» **WORK TASK**:
Track down each line below containing the string "none" and copy it.

» **PROVIDED DATA**:
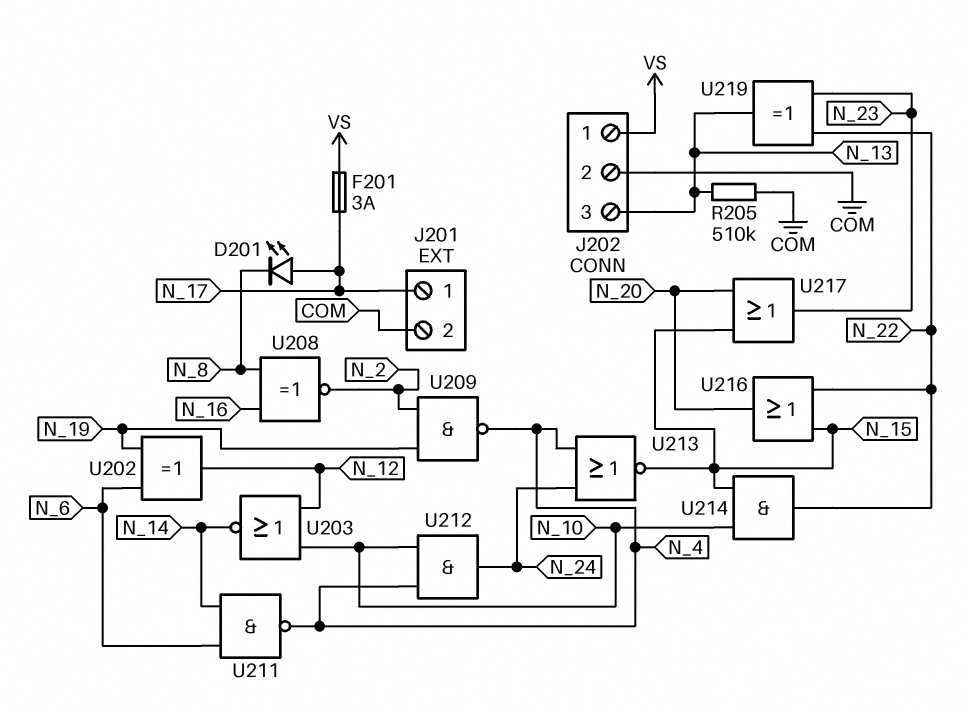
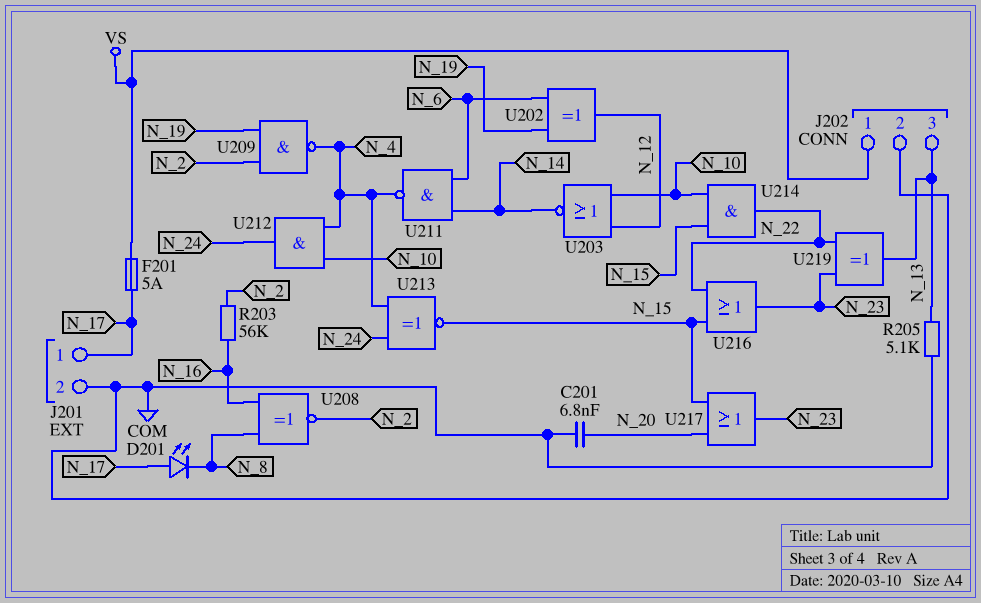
C201: none -> 6.8nF (COM, N_20)
F201: 3A (N_17, VS) -> 5A (N_17, VS)
R203: none -> 56k (N_2, N_16)
R205: 510k (COM, N_13) -> 5.1k (COM, N_13)
U213: NOR (in N_4, in N_24, out N_15) -> XNOR (in N_4, in N_24, out N_15)
U216: OR (in N_15, in N_22, out N_20) -> OR (in N_15, in N_22, out N_23)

» **EXERCISE SOLUTION**:
C201: none -> 6.8nF (COM, N_20)
R203: none -> 56k (N_2, N_16)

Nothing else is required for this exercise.